▶ _Assignment_: All records below should be repeated exactly, with the pictures left out.

Records for this exercise below:

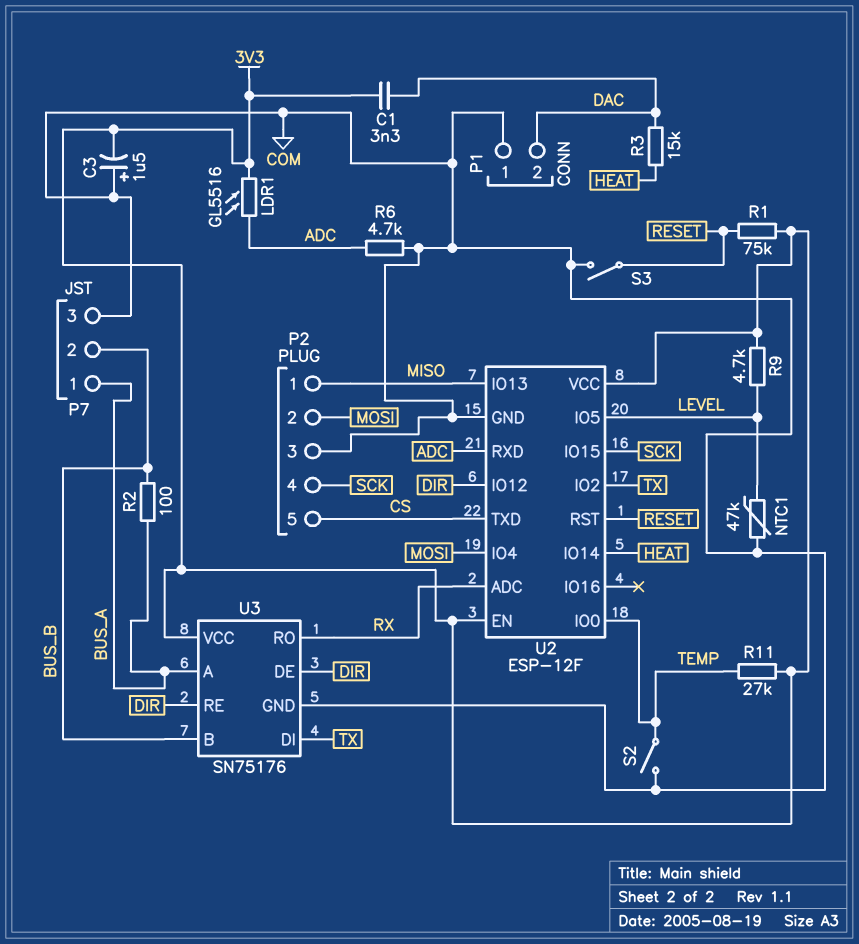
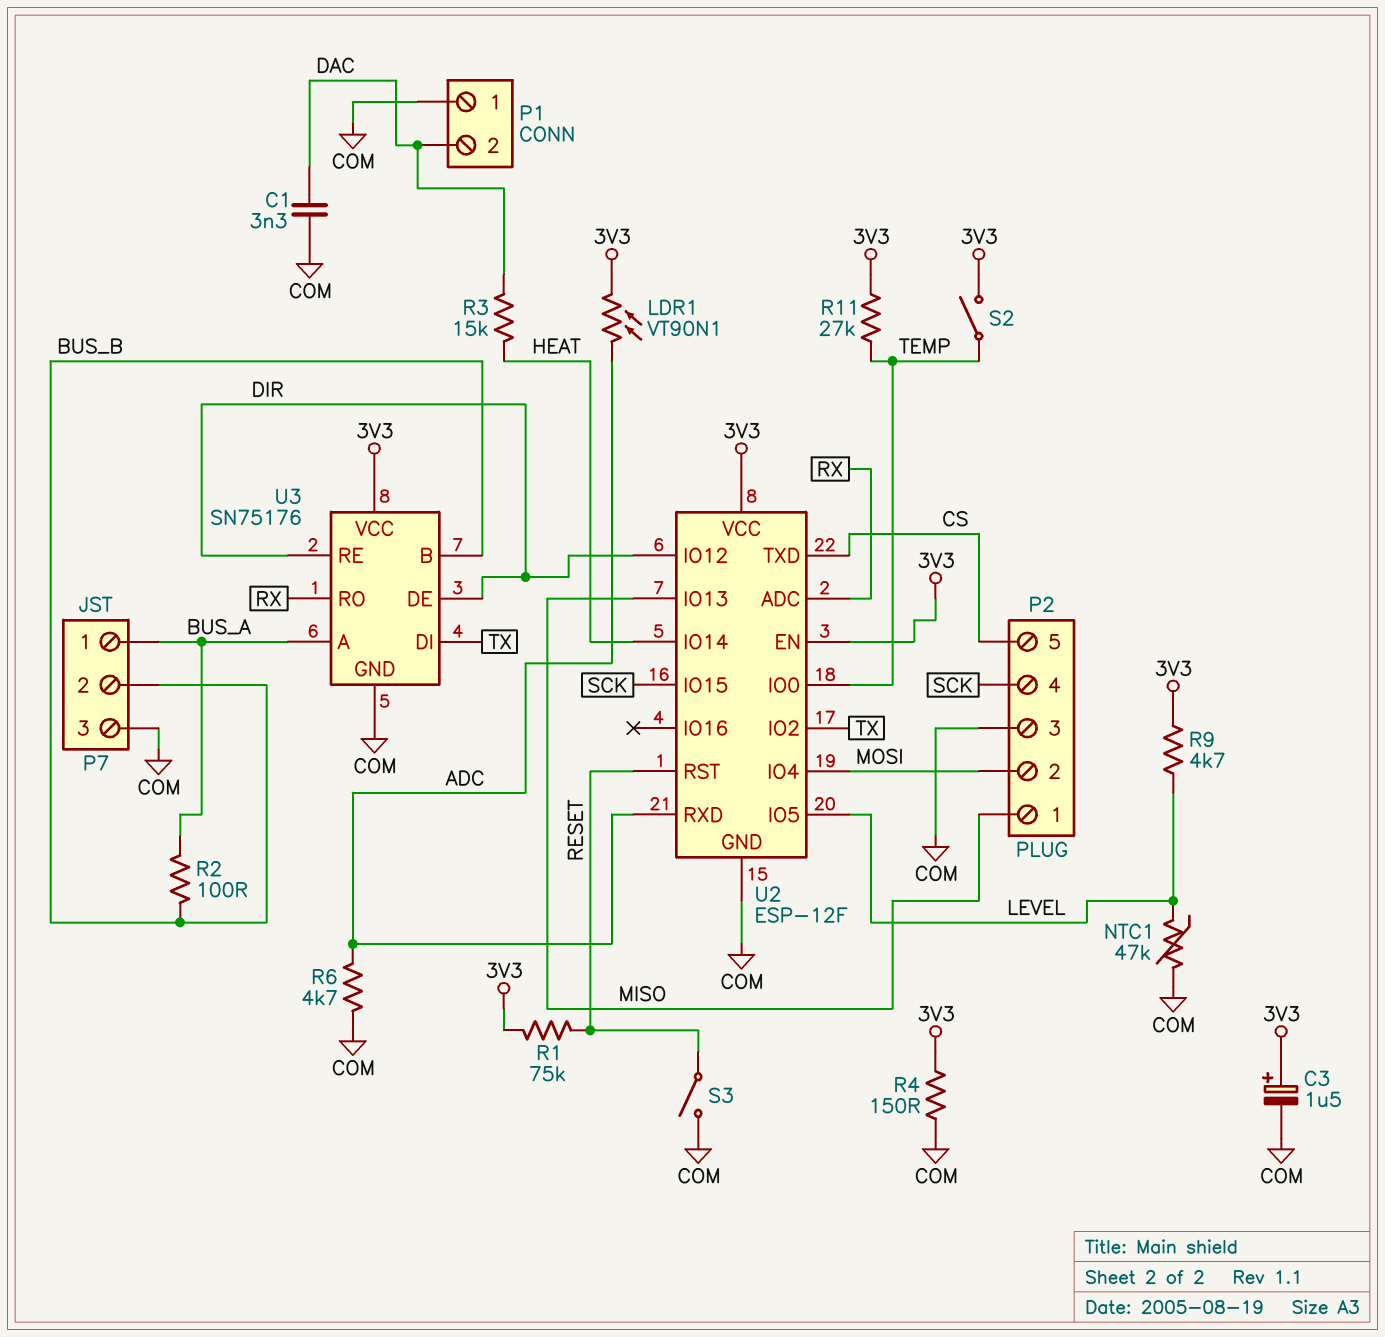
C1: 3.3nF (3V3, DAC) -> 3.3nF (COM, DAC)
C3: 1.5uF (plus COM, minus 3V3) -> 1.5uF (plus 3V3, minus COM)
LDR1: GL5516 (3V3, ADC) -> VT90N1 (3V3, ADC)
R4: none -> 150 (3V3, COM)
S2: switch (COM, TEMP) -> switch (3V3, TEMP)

End of Records for this exercise.

▶ _Exercise answer_:
C1: 3.3nF (3V3, DAC) -> 3.3nF (COM, DAC)
C3: 1.5uF (plus COM, minus 3V3) -> 1.5uF (plus 3V3, minus COM)
LDR1: GL5516 (3V3, ADC) -> VT90N1 (3V3, ADC)
R4: none -> 150 (3V3, COM)
S2: switch (COM, TEMP) -> switch (3V3, TEMP)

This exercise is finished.